*** Opening Record set ***

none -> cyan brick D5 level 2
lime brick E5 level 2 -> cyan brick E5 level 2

*** Closing Record set ***
*** Opening Record set ***

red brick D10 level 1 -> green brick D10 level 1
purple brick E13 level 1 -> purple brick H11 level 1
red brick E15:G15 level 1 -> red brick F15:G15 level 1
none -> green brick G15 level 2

*** Closing Record set ***
*** Opening Record set ***

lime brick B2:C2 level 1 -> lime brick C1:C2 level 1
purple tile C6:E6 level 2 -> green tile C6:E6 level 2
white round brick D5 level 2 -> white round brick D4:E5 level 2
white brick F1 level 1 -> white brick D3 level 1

*** Closing Record set ***

- Problem:
All lines above that contain "purple" are required in the answer.

- Task result:
purple brick E13 level 1 -> purple brick H11 level 1
purple tile C6:E6 level 2 -> green tile C6:E6 level 2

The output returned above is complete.